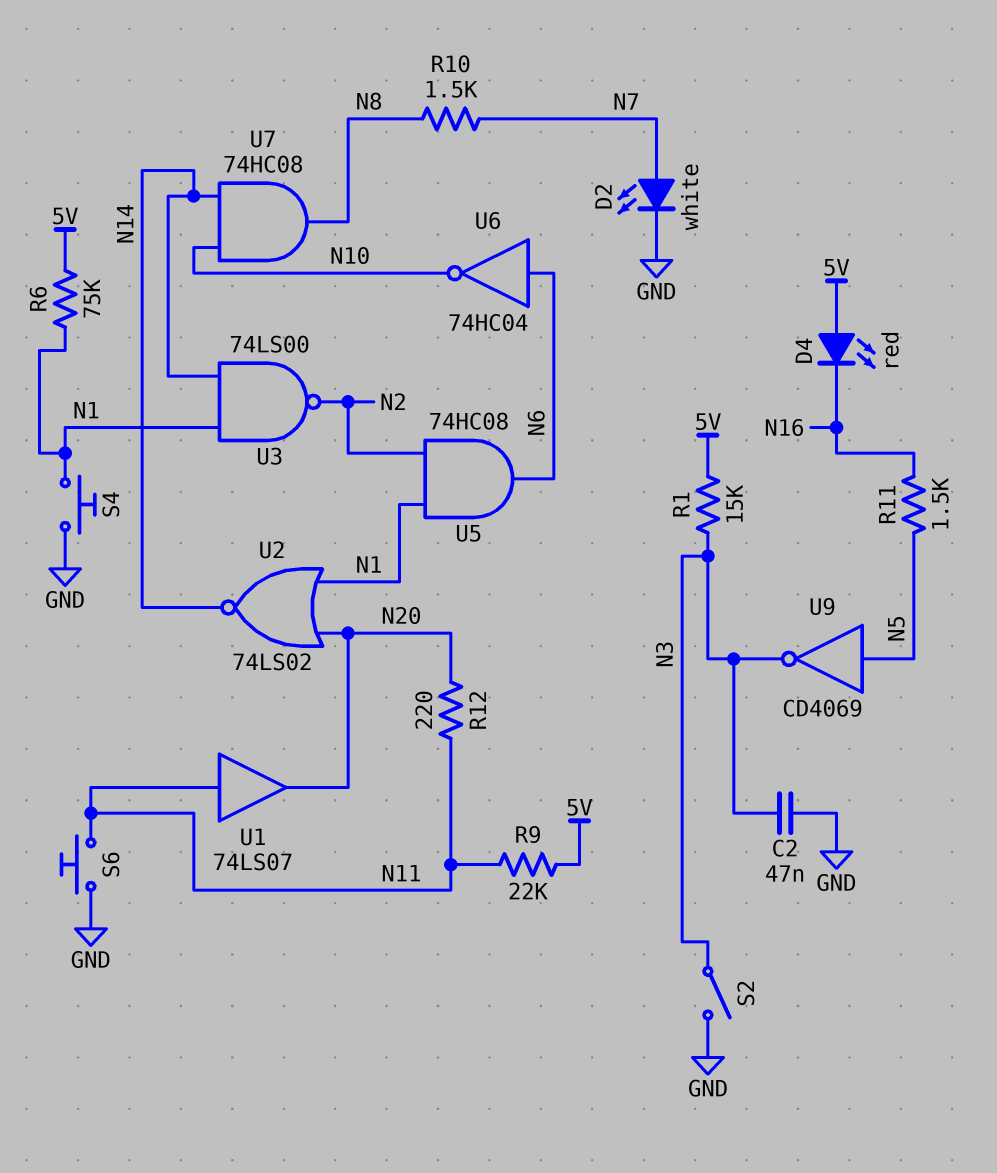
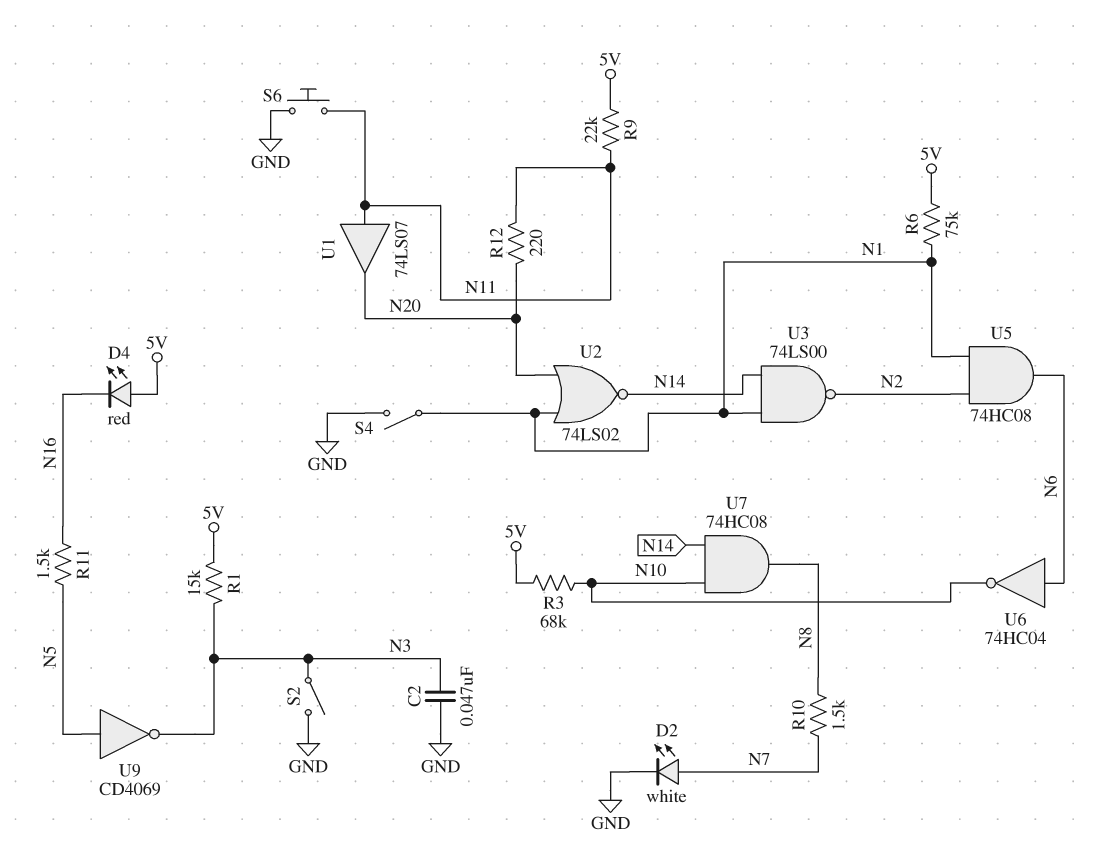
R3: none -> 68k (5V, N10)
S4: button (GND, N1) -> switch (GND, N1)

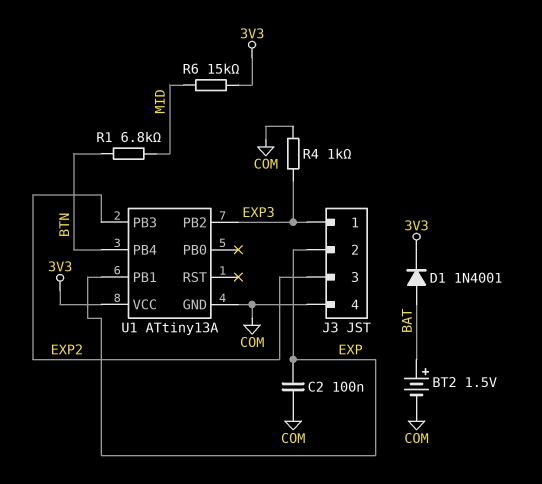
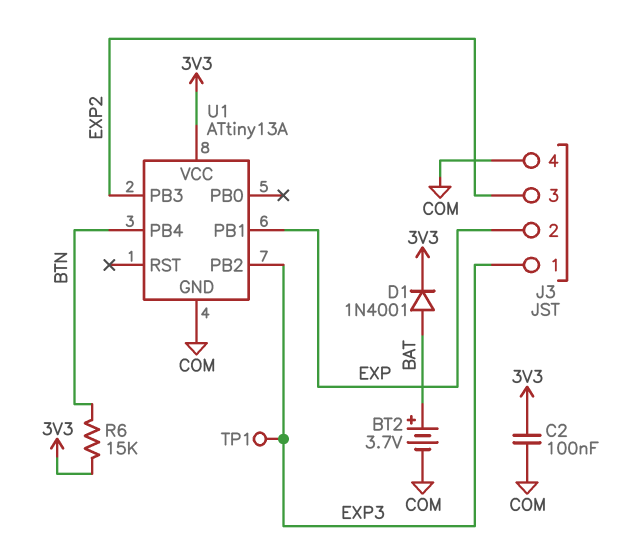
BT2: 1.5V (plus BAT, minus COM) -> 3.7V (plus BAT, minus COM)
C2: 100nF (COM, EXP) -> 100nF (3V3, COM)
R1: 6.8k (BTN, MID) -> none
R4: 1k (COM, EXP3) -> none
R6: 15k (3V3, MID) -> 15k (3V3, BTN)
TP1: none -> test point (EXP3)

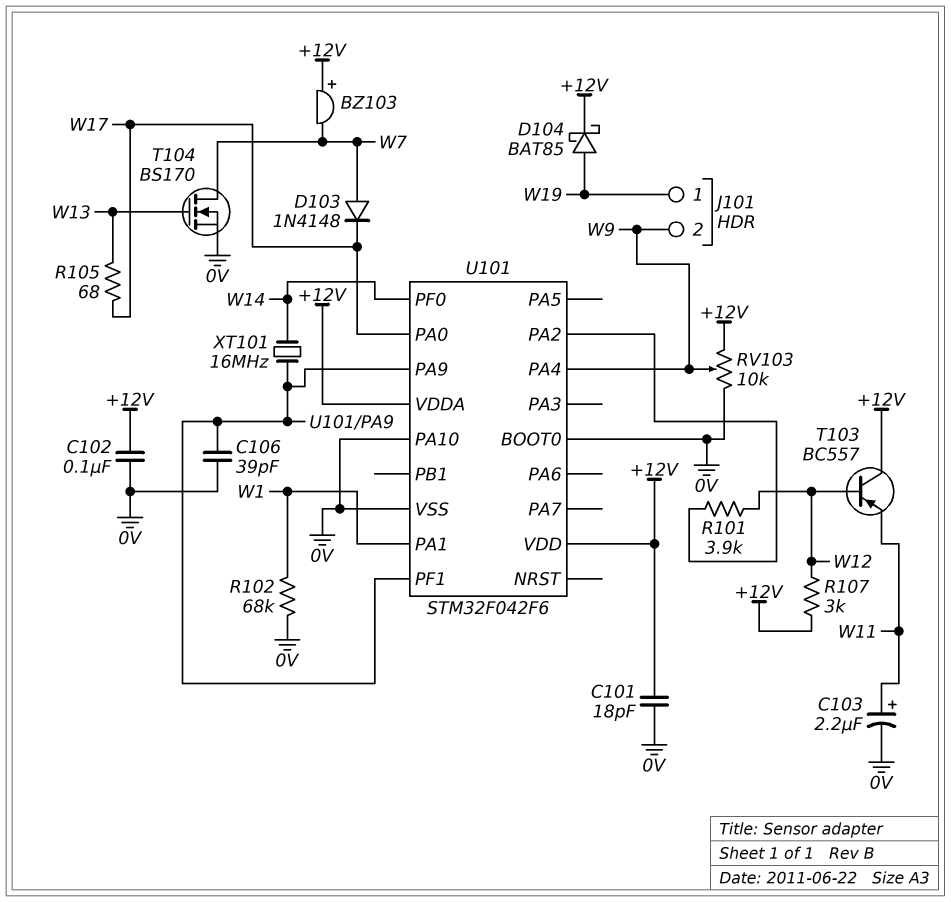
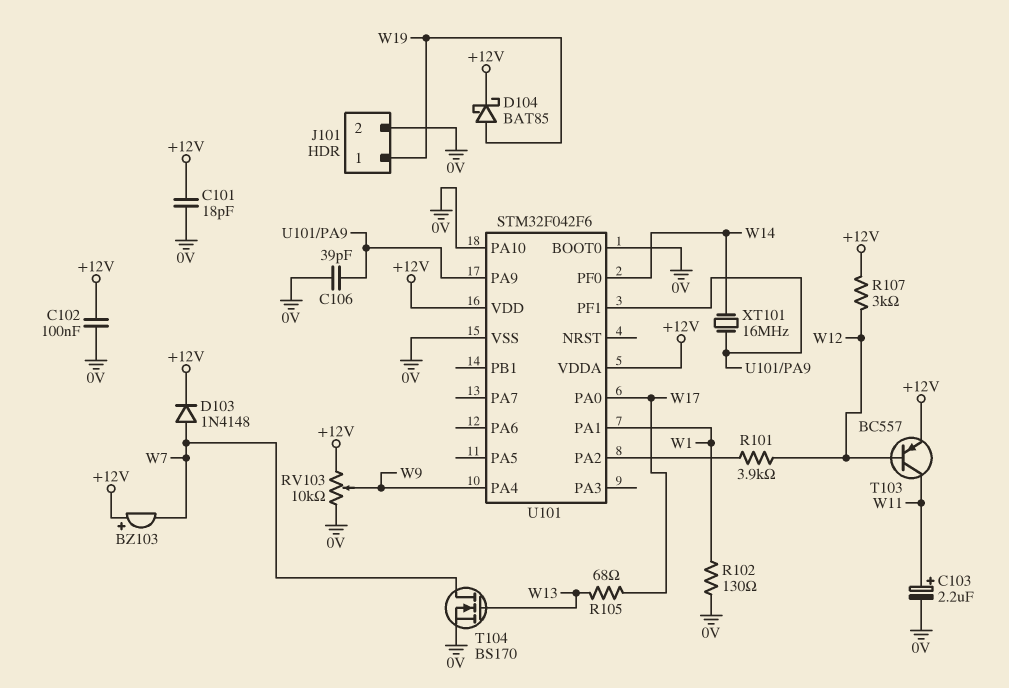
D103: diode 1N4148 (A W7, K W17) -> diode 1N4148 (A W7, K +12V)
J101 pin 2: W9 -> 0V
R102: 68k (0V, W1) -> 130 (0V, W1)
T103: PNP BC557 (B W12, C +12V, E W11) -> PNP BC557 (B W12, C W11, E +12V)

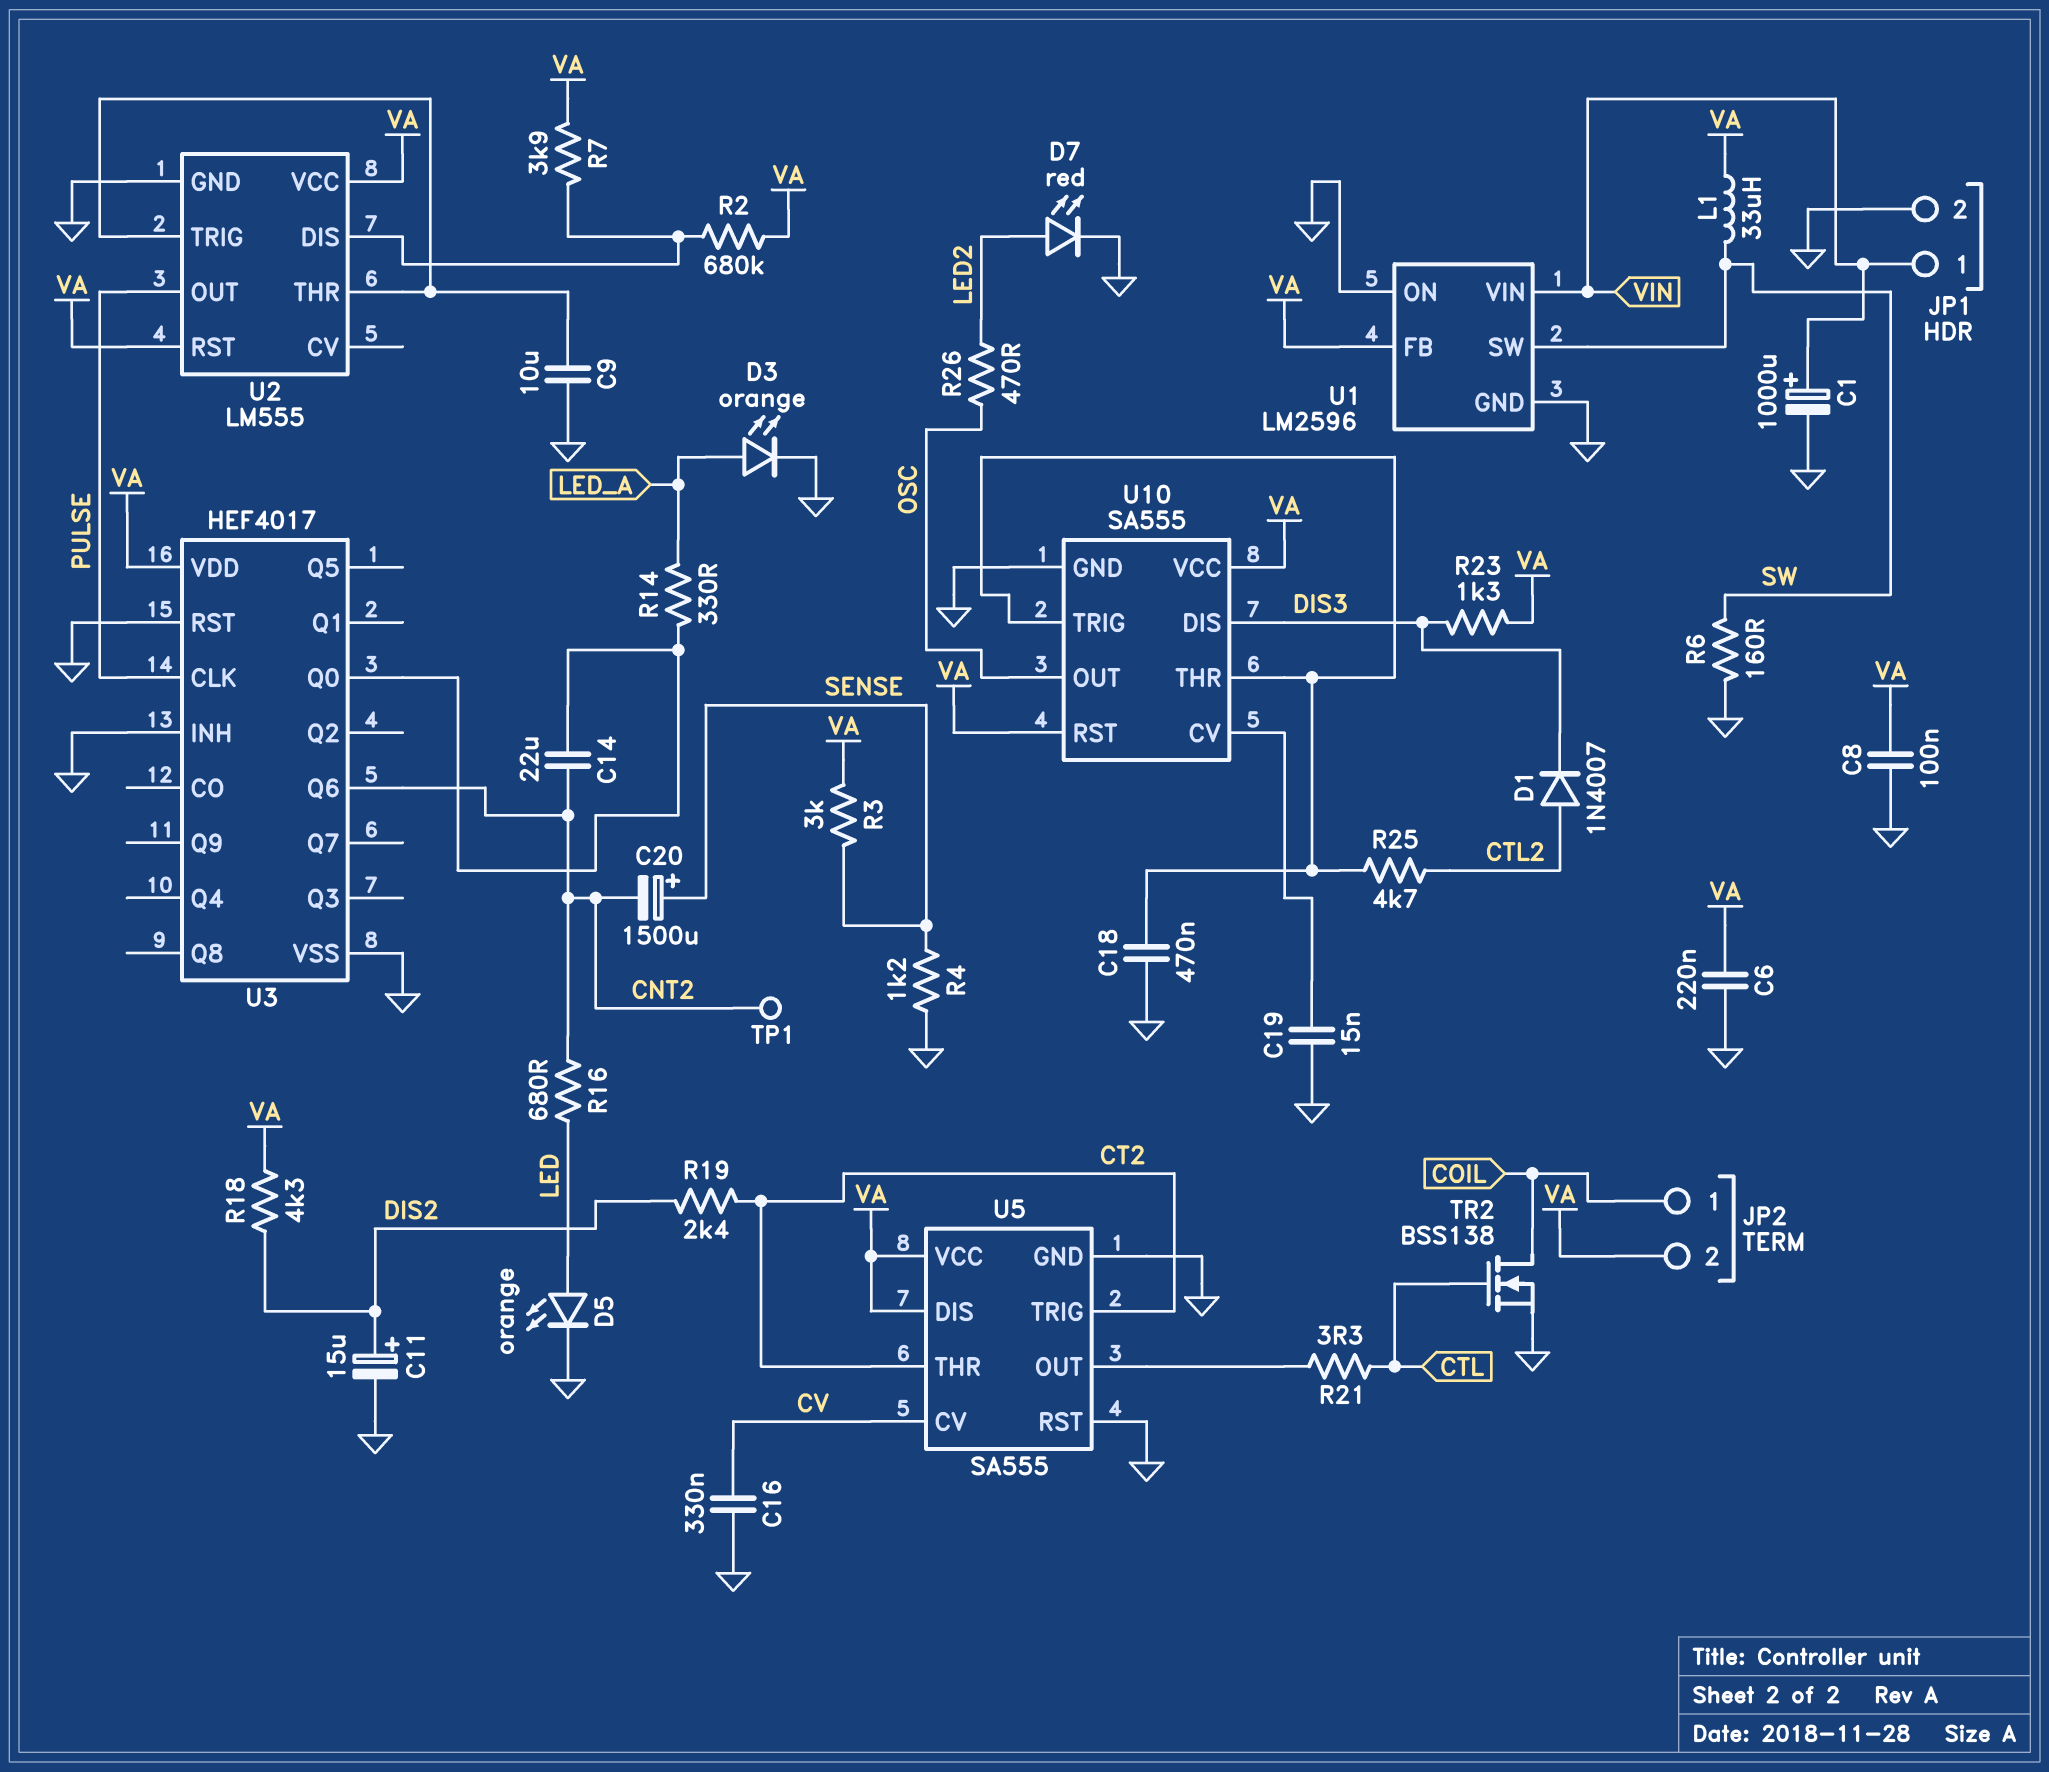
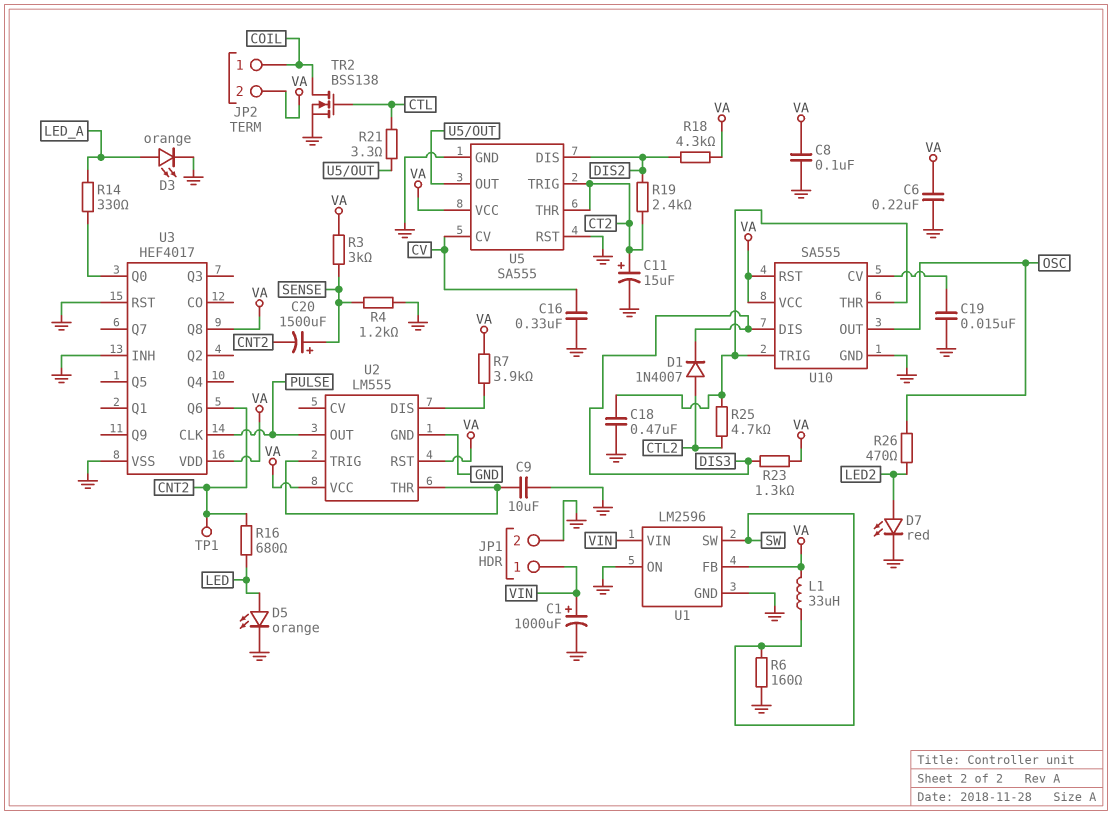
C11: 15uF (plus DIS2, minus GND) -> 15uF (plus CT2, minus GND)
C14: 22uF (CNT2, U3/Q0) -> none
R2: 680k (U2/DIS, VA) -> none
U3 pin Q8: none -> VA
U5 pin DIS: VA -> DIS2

──────────

### WHAT TO DO:
Leave out the pictures and set down all of the data exactly.

### FINISHED EXERCISE:
R3: none -> 68k (5V, N10)
S4: button (GND, N1) -> switch (GND, N1)

BT2: 1.5V (plus BAT, minus COM) -> 3.7V (plus BAT, minus COM)
C2: 100nF (COM, EXP) -> 100nF (3V3, COM)
R1: 6.8k (BTN, MID) -> none
R4: 1k (COM, EXP3) -> none
R6: 15k (3V3, MID) -> 15k (3V3, BTN)
TP1: none -> test point (EXP3)

D103: diode 1N4148 (A W7, K W17) -> diode 1N4148 (A W7, K +12V)
J101 pin 2: W9 -> 0V
R102: 68k (0V, W1) -> 130 (0V, W1)
T103: PNP BC557 (B W12, C +12V, E W11) -> PNP BC557 (B W12, C W11, E +12V)

C11: 15uF (plus DIS2, minus GND) -> 15uF (plus CT2, minus GND)
C14: 22uF (CNT2, U3/Q0) -> none
R2: 680k (U2/DIS, VA) -> none
U3 pin Q8: none -> VA
U5 pin DIS: VA -> DIS2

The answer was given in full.